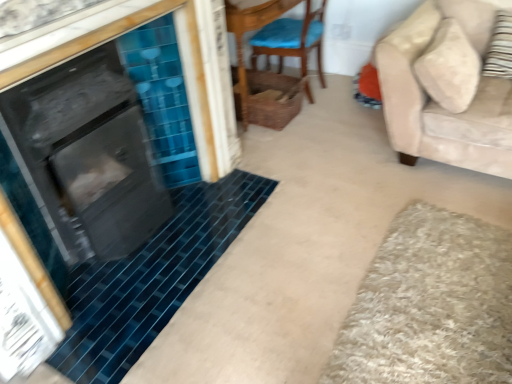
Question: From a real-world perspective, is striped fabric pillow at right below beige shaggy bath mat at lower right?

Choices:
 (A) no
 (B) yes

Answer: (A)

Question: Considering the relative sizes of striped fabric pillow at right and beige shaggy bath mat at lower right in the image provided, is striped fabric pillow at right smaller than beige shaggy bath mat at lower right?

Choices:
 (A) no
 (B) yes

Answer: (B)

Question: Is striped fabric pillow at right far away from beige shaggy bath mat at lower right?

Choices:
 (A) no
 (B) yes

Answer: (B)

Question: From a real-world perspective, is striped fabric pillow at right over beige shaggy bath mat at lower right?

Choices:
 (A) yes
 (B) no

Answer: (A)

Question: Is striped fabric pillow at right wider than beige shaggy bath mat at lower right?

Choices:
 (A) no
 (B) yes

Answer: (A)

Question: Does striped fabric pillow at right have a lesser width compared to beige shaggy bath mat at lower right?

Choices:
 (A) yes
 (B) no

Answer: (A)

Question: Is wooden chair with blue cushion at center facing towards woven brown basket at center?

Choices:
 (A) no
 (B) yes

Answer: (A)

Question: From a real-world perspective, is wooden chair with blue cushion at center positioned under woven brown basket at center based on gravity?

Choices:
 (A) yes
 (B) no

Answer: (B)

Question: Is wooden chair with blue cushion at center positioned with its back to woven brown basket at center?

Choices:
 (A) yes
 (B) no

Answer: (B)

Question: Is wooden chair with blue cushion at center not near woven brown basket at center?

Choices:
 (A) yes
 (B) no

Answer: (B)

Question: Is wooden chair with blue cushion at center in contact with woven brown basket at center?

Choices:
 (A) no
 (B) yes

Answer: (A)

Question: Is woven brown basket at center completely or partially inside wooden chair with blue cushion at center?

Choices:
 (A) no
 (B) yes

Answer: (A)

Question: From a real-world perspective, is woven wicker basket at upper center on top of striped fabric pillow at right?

+--

* Work instructions *
Arrange the entries, from their start through the line containing "Question: Is striped fabric pillow at right far" (inclusive), as a Markdown table with the columns Row and Line. Number each line, skip the blank lines, and leave the pictures out.

* Task answer *
| Row | Line |
|---|---|
| 1 | Question: From a real-world perspective, is striped fabric pillow at right below beige shaggy bath mat at lower right? |
| 2 | Choices: |
| 3 |  (A) no |
| 4 |  (B) yes |
| 5 | Answer: (A) |
| 6 | Question: Considering the relative sizes of striped fabric pillow at right and beige shaggy bath mat at lower right in the image provided, is striped fabric pillow at right smaller than beige shaggy bath mat at lower right? |
| 7 | Choices: |
| 8 |  (A) no |
| 9 |  (B) yes |
| 10 | Answer: (B) |
| 11 | Question: Is striped fabric pillow at right far away from beige shaggy bath mat at lower right? |